Task to complete: Determine how many lines of the records include "DGND", and answer with the number alone.

Records for this task:

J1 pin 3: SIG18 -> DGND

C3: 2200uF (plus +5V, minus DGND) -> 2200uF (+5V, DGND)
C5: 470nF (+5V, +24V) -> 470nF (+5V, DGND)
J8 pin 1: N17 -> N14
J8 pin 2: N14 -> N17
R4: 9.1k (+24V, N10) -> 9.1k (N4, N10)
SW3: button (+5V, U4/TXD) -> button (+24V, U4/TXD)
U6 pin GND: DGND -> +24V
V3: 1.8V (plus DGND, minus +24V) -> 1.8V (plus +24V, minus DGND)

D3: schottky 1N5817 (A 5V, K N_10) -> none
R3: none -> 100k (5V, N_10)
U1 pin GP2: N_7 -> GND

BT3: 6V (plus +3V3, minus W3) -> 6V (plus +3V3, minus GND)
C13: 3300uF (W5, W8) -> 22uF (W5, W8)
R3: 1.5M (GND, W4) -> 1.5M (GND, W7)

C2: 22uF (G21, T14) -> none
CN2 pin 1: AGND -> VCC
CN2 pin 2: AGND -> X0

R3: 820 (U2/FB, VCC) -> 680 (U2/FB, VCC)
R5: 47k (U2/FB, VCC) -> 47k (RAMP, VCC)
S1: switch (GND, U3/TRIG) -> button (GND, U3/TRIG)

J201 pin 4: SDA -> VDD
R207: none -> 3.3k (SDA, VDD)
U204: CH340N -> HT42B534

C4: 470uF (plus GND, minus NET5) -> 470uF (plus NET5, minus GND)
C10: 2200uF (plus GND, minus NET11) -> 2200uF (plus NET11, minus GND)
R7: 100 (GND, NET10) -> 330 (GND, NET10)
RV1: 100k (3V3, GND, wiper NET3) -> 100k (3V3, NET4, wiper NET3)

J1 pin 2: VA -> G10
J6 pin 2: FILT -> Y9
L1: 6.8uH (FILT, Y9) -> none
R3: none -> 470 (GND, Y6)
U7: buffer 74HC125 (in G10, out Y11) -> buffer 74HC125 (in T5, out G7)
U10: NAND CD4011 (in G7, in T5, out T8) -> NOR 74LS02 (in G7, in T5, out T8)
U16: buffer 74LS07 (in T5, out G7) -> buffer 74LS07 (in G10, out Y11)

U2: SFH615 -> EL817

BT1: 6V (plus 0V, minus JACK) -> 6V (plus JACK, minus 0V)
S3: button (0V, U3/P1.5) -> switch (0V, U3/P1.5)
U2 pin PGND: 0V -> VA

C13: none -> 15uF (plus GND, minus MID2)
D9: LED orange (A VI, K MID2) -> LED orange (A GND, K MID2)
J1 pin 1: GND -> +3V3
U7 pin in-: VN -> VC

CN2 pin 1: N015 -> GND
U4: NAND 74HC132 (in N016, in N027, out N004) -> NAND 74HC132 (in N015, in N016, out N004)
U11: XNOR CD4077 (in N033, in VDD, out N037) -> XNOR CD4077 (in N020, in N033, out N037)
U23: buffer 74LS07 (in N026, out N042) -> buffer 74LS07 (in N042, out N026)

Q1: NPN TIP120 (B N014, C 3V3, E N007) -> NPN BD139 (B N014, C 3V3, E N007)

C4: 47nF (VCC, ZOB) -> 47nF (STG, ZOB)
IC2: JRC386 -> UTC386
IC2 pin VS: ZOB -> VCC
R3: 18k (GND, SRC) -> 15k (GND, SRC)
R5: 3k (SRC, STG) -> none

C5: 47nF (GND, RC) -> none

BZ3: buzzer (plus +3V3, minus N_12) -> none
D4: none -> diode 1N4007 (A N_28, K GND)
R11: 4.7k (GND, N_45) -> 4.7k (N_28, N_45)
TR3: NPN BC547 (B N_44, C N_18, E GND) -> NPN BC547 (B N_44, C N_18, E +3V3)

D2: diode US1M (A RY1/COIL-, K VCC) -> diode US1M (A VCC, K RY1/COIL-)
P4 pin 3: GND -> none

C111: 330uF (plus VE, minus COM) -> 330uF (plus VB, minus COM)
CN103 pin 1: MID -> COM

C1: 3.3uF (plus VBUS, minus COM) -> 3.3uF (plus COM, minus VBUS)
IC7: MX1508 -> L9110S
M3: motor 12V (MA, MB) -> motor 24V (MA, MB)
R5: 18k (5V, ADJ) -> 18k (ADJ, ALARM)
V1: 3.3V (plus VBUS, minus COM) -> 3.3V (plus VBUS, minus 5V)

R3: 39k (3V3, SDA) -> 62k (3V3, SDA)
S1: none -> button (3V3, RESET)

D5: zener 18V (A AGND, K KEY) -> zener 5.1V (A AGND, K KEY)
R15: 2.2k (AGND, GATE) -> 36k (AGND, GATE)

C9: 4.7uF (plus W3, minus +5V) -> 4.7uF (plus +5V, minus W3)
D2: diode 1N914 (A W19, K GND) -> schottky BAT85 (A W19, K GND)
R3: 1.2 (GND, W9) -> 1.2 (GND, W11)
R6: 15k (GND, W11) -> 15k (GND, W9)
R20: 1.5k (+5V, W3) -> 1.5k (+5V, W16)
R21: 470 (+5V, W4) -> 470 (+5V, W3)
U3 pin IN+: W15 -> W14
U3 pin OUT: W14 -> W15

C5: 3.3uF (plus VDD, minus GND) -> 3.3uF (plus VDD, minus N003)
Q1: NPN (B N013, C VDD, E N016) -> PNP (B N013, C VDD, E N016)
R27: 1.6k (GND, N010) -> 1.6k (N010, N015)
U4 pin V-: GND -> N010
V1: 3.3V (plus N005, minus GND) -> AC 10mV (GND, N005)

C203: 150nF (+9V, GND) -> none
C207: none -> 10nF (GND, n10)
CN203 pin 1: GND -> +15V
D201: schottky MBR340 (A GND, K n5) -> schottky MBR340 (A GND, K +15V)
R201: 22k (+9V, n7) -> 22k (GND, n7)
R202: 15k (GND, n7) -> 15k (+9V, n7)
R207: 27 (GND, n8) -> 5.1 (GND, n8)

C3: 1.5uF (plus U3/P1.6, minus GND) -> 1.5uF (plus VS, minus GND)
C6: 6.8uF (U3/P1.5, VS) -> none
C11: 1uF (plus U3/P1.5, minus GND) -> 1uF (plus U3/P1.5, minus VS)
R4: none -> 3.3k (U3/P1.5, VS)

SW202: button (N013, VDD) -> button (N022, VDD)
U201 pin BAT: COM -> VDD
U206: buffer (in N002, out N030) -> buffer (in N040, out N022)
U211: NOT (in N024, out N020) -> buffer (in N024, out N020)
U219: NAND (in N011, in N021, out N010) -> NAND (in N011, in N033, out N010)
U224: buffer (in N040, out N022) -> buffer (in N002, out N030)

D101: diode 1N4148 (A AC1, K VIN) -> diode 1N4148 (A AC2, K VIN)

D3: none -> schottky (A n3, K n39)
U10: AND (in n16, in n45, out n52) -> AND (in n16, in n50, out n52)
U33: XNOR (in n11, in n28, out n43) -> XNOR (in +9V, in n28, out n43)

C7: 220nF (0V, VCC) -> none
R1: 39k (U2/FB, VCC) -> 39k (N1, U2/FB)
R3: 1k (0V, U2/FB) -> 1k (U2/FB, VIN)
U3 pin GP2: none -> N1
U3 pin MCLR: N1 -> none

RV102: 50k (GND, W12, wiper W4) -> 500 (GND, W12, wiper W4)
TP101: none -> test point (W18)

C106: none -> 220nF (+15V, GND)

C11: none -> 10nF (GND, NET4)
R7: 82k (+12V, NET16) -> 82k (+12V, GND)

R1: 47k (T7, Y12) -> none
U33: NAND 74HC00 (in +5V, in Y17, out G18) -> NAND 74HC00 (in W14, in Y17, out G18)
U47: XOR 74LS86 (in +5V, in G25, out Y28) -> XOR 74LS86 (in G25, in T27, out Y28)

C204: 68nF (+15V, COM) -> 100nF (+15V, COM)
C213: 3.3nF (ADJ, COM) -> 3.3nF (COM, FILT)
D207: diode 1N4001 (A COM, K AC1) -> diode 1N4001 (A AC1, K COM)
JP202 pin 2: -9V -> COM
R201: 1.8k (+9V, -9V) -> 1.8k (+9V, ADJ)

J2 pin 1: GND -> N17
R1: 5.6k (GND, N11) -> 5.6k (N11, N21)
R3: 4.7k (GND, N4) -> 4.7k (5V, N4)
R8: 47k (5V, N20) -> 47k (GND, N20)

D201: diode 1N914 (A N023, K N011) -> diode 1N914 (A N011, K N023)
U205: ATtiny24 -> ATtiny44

Task answer: 5